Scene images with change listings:
================

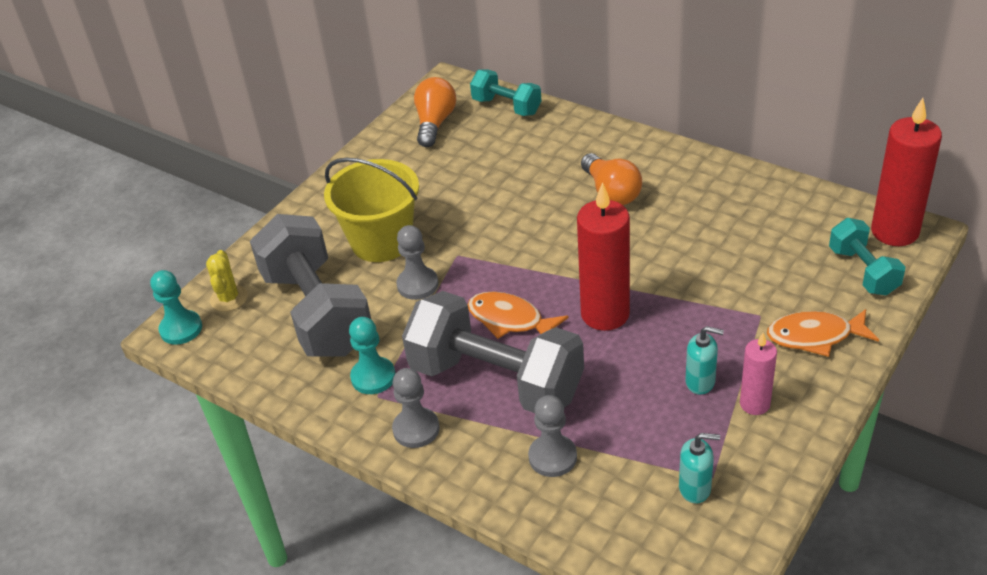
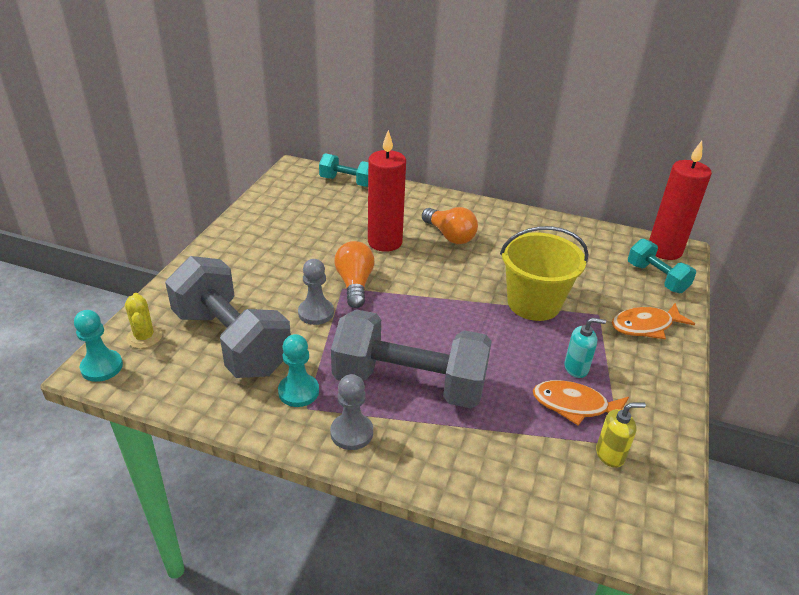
camera: 20 degrees left, 5 degrees down
(381, 241) = (274, 281): yellow bucket -> yellow bucket (534, 303)
(435, 123) = (293, 195): orange light bulb -> orange light bulb (354, 284)
(510, 320) = (404, 334): orange fish -> orange fish (575, 406)
(552, 457) = (481, 443): grey pawn -> none
(605, 314) = (480, 323): red candle -> red candle (385, 242)
(695, 488) = (610, 454): turquoise soap dispenser -> yellow soap dispenser
(754, 404) = (625, 381): pink candle -> none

================

Your assignment »
Repeat the records word for word. Any picture in them should be left out.

Answer area »
camera: 20 degrees left, 5 degrees down
(381, 241) = (274, 281): yellow bucket -> yellow bucket (534, 303)
(435, 123) = (293, 195): orange light bulb -> orange light bulb (354, 284)
(510, 320) = (404, 334): orange fish -> orange fish (575, 406)
(552, 457) = (481, 443): grey pawn -> none
(605, 314) = (480, 323): red candle -> red candle (385, 242)
(695, 488) = (610, 454): turquoise soap dispenser -> yellow soap dispenser
(754, 404) = (625, 381): pink candle -> none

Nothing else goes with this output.